Copy everything from the start of the items down to and including the line that contains "yellow semicircle at".
··· ENTRIES SUPPLIED ···
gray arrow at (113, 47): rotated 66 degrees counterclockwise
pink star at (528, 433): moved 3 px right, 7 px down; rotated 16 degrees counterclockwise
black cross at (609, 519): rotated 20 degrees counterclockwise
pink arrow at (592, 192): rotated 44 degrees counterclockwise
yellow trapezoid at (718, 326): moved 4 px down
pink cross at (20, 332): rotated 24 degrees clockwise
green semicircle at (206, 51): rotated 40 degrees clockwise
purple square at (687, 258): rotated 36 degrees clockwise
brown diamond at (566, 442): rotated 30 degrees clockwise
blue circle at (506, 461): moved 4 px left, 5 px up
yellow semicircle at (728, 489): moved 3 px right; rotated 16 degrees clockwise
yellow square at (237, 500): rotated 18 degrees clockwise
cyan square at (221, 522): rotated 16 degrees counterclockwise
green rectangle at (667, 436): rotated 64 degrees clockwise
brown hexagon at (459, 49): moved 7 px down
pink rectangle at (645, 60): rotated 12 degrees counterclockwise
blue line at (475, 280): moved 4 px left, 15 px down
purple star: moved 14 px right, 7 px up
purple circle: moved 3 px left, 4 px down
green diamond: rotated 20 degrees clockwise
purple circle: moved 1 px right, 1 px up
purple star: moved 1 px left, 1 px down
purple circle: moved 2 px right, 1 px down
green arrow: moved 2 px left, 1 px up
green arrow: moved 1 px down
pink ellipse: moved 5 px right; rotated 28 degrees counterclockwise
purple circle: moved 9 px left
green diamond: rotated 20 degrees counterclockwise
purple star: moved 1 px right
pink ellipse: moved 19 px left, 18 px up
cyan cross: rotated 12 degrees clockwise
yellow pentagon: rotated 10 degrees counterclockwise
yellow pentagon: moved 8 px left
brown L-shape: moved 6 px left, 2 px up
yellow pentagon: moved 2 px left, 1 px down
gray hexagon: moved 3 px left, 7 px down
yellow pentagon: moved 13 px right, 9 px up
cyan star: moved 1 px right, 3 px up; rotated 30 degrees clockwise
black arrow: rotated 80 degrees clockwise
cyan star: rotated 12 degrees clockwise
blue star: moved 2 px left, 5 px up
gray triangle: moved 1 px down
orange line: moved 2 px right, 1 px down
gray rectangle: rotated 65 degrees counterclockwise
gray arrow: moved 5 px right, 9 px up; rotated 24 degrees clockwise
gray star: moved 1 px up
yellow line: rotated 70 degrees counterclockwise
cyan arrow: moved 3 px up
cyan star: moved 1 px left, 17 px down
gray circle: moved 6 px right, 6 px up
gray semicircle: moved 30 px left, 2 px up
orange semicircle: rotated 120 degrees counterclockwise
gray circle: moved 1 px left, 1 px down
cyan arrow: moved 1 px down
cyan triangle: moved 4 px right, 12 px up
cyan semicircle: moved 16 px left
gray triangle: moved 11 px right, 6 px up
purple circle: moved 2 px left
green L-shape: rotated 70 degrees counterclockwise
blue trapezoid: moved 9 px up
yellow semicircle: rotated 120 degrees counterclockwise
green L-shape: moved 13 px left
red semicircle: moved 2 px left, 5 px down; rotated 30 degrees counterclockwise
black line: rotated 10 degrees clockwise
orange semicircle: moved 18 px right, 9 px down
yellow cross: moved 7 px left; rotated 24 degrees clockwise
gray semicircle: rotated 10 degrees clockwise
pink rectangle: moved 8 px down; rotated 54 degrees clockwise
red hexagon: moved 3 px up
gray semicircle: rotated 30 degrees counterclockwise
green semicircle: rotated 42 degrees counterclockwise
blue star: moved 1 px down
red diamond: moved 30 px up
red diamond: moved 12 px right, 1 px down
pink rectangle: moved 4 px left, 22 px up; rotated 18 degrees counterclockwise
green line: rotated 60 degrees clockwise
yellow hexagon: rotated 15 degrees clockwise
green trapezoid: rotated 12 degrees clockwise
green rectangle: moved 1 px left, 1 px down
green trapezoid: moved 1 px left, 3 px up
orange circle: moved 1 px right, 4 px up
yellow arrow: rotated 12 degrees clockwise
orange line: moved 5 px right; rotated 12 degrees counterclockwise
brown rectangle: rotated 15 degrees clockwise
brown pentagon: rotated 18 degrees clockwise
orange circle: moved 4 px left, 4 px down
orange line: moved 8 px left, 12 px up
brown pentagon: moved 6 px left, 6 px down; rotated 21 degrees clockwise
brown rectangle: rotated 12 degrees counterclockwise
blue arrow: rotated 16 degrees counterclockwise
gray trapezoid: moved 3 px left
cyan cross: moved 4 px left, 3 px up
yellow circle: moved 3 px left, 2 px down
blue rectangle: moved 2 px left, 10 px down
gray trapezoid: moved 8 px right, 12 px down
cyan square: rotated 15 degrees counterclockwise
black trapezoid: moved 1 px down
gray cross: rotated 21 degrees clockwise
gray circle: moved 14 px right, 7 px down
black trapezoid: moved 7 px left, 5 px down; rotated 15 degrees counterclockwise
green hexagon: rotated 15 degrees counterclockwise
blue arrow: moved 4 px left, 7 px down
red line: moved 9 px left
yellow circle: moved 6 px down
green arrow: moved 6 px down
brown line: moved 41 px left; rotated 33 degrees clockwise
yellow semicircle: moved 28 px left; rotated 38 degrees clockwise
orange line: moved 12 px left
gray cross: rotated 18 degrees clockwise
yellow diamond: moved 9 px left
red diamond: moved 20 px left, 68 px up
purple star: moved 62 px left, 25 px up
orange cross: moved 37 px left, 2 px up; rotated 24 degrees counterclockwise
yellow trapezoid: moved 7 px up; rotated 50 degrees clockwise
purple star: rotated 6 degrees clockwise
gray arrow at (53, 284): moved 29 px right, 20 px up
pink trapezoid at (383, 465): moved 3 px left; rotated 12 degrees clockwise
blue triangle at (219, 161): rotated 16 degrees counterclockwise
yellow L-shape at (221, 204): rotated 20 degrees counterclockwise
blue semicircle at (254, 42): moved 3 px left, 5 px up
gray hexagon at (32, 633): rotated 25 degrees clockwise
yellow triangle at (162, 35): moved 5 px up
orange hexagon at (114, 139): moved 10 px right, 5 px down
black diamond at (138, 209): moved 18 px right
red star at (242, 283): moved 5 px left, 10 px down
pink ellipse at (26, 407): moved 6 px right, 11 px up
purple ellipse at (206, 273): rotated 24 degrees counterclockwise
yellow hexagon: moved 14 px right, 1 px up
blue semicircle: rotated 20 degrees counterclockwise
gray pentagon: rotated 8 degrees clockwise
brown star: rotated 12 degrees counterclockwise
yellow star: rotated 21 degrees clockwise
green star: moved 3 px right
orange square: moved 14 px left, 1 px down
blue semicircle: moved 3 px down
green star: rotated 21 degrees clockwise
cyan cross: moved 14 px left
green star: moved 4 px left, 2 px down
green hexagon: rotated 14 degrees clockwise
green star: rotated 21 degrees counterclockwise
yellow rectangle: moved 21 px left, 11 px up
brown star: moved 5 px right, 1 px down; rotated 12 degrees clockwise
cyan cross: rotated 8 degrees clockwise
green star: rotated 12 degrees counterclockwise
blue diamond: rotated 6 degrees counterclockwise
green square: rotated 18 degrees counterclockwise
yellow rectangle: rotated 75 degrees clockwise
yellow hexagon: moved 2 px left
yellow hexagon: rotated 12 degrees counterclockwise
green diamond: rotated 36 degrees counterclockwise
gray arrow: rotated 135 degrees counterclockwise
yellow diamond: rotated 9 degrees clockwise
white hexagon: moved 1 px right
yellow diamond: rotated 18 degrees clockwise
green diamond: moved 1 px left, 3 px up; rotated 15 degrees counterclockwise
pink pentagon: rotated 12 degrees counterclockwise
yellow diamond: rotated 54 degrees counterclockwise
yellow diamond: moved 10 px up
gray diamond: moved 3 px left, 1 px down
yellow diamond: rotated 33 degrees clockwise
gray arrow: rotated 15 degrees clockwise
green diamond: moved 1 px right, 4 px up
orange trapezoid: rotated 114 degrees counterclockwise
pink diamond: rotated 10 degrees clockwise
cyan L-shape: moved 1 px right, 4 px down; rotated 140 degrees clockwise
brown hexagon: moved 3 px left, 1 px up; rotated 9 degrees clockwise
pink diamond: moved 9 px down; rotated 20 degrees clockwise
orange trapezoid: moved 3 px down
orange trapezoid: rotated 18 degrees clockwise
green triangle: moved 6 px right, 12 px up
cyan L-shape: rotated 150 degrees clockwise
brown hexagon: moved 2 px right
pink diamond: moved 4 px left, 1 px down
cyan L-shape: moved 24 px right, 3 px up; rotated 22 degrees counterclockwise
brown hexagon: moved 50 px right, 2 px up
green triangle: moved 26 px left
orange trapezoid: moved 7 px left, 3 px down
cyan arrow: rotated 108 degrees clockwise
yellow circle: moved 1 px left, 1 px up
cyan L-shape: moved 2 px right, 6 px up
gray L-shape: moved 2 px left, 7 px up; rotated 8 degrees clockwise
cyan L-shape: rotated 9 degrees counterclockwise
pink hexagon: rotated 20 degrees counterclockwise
···
- [FULL RESPONSE]:
gray arrow at (113, 47): rotated 66 degrees counterclockwise
pink star at (528, 433): moved 3 px right, 7 px down; rotated 16 degrees counterclockwise
black cross at (609, 519): rotated 20 degrees counterclockwise
pink arrow at (592, 192): rotated 44 degrees counterclockwise
yellow trapezoid at (718, 326): moved 4 px down
pink cross at (20, 332): rotated 24 degrees clockwise
green semicircle at (206, 51): rotated 40 degrees clockwise
purple square at (687, 258): rotated 36 degrees clockwise
brown diamond at (566, 442): rotated 30 degrees clockwise
blue circle at (506, 461): moved 4 px left, 5 px up
yellow semicircle at (728, 489): moved 3 px right; rotated 16 degrees clockwise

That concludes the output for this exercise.